YOUR INSTRUCTIONS :: Report each line of the listing that carries the word "orange".

STORED DATA ::
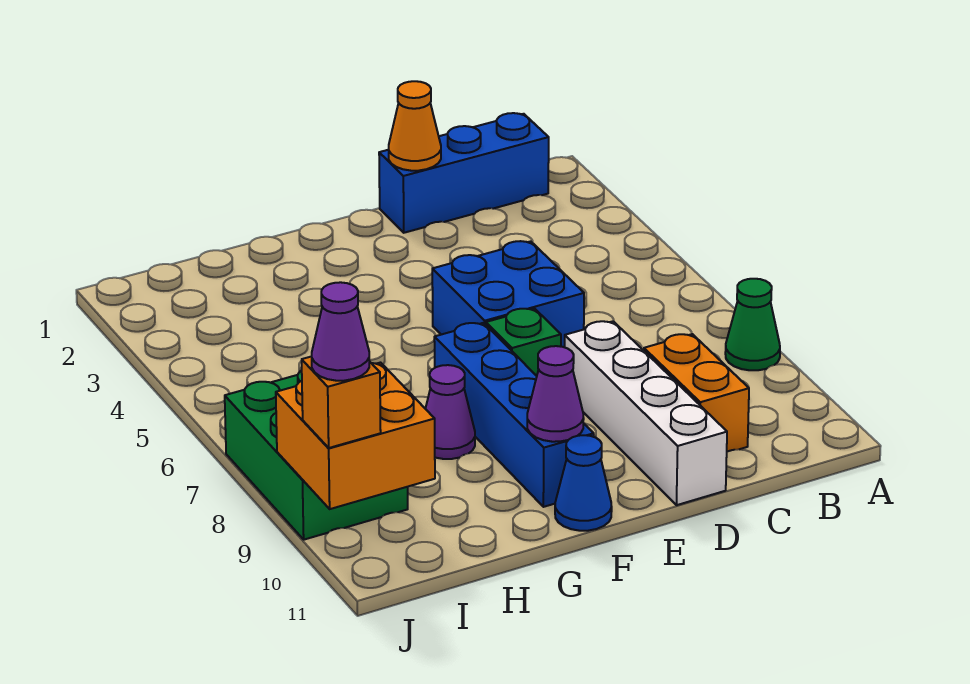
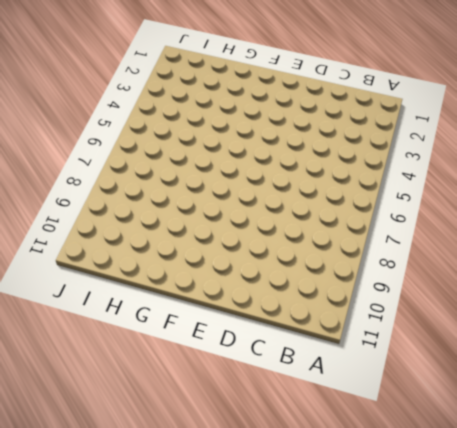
none -> green cone A8 level 1
none -> blue brick B1:D1 level 1
none -> orange brick C9:C10 level 1

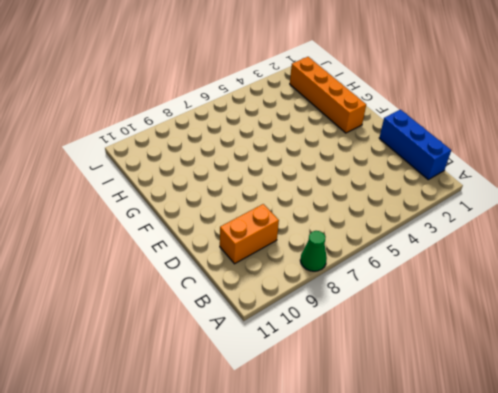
orange brick F2:I2 level 1 -> none
none -> blue brick D5:E6 level 1
none -> white brick D8:D11 level 1
none -> green brick E7 level 1

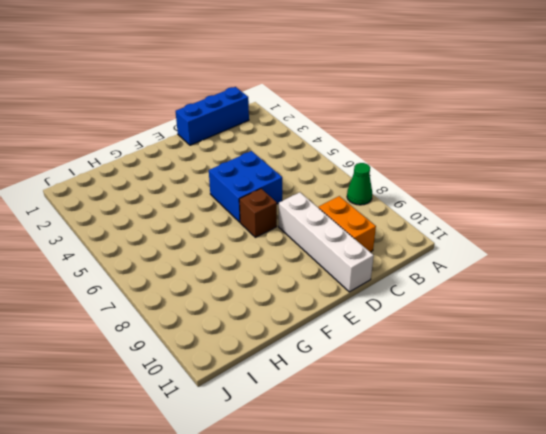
brown brick E7 level 1 -> green brick E7 level 1
none -> blue brick F7:F10 level 1
none -> blue cone F11 level 1
none -> purple cone G8 level 1

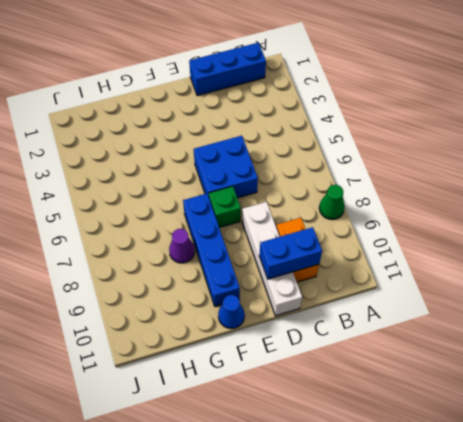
blue brick C10:D10 level 2 -> none
none -> green brick I7:J9 level 1
none -> orange cone D1 level 2
none -> purple cone F10 level 2

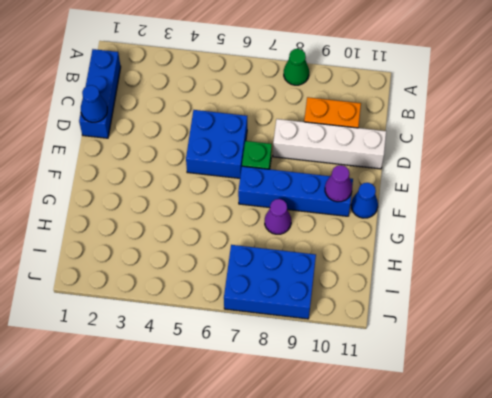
blue cone D1 level 2 -> orange cone D1 level 2
blue brick I7:J9 level 1 -> green brick I7:J9 level 1
none -> orange brick I9:J10 level 2
none -> orange brick J10 level 3
none -> purple cone J10 level 4

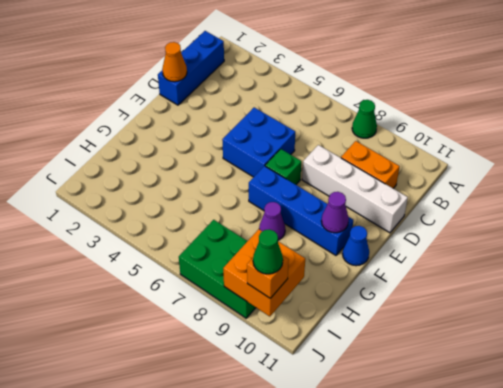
green cone J10 level 4 -> purple cone J10 level 4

EXERCISE OUTPUT ::
none -> orange brick C9:C10 level 1
orange brick F2:I2 level 1 -> none
none -> orange cone D1 level 2
blue cone D1 level 2 -> orange cone D1 level 2
none -> orange brick I9:J10 level 2
none -> orange brick J10 level 3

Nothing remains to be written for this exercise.